Would you copy out exactly the lines of the listing below, beginning with the one that contains "Local palette.svg: [244,281,516,461]" and ending with the last?
---+---
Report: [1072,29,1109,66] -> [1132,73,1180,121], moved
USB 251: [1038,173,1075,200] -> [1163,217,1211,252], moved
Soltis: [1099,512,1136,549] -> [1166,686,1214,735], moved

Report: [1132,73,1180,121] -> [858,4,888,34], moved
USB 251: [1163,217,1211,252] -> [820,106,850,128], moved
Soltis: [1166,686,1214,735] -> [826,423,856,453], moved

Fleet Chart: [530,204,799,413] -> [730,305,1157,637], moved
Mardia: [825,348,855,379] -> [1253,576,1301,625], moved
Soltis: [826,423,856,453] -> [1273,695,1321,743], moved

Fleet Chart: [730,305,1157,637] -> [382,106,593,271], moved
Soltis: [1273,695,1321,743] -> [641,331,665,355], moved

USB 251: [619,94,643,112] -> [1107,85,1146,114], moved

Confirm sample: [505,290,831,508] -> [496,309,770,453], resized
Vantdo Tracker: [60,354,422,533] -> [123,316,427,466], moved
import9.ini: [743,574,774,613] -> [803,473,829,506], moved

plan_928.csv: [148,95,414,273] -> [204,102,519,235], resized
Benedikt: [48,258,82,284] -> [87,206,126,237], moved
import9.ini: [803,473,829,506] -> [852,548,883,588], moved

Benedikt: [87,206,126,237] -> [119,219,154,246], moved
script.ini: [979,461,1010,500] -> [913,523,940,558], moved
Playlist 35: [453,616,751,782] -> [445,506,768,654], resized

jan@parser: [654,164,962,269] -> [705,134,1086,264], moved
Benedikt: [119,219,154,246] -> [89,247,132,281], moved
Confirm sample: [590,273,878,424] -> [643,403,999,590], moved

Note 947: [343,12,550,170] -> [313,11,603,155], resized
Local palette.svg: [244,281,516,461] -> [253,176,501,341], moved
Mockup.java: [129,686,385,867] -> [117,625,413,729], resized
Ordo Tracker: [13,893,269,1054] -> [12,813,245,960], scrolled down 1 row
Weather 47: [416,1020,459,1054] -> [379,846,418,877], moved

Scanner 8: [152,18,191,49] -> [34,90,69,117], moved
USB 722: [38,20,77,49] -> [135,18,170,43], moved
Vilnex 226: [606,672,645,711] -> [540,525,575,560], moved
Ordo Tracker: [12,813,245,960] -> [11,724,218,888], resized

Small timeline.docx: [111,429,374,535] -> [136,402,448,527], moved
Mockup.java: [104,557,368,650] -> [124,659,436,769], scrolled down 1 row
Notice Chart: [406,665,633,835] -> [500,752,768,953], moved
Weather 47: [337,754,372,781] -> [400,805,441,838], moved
---+---
▶ **SOLUTION TO THIS EXERCISE**
Local palette.svg: [244,281,516,461] -> [253,176,501,341], moved
Mockup.java: [129,686,385,867] -> [117,625,413,729], resized
Ordo Tracker: [13,893,269,1054] -> [12,813,245,960], scrolled down 1 row
Weather 47: [416,1020,459,1054] -> [379,846,418,877], moved

Scanner 8: [152,18,191,49] -> [34,90,69,117], moved
USB 722: [38,20,77,49] -> [135,18,170,43], moved
Vilnex 226: [606,672,645,711] -> [540,525,575,560], moved
Ordo Tracker: [12,813,245,960] -> [11,724,218,888], resized

Small timeline.docx: [111,429,374,535] -> [136,402,448,527], moved
Mockup.java: [104,557,368,650] -> [124,659,436,769], scrolled down 1 row
Notice Chart: [406,665,633,835] -> [500,752,768,953], moved
Weather 47: [337,754,372,781] -> [400,805,441,838], moved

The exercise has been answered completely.